■ **INSTRUCTIONS FOR THE TASK**: Images are to be excluded, and the rest of the data repeated exactly.

■ **INFORMATION SHOWN**:
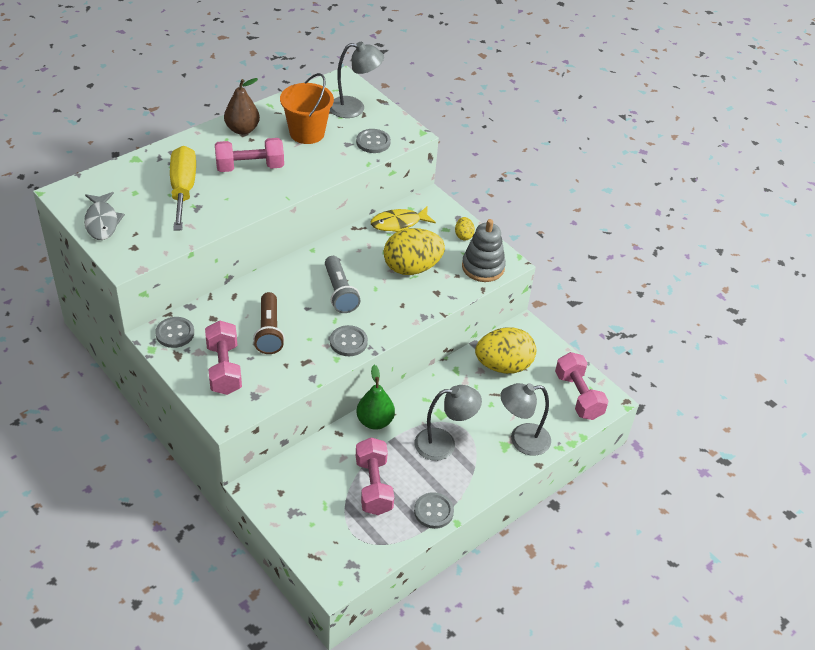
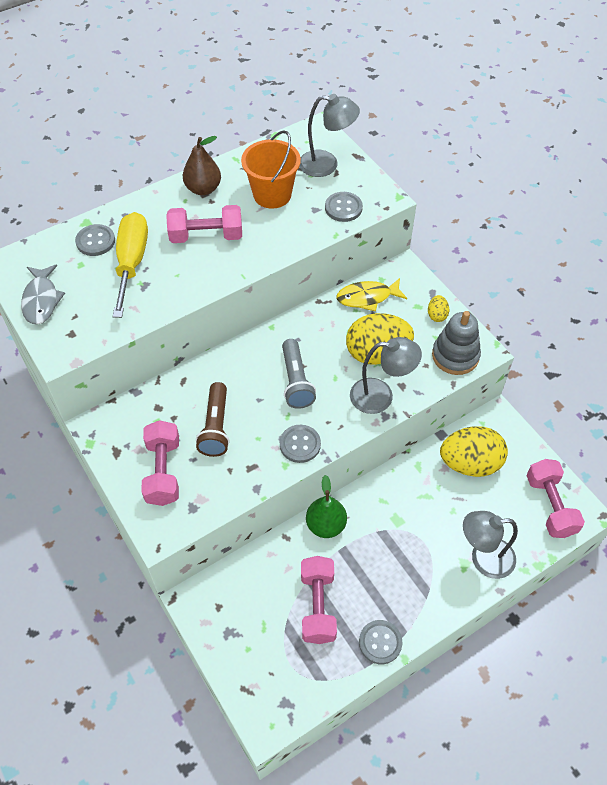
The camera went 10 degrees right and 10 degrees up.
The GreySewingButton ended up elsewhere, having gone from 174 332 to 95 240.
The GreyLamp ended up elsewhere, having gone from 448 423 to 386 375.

■ **RESPONSE AREA**:
The camera went 10 degrees right and 10 degrees up.
The GreySewingButton ended up elsewhere, having gone from 174 332 to 95 240.
The GreyLamp ended up elsewhere, having gone from 448 423 to 386 375.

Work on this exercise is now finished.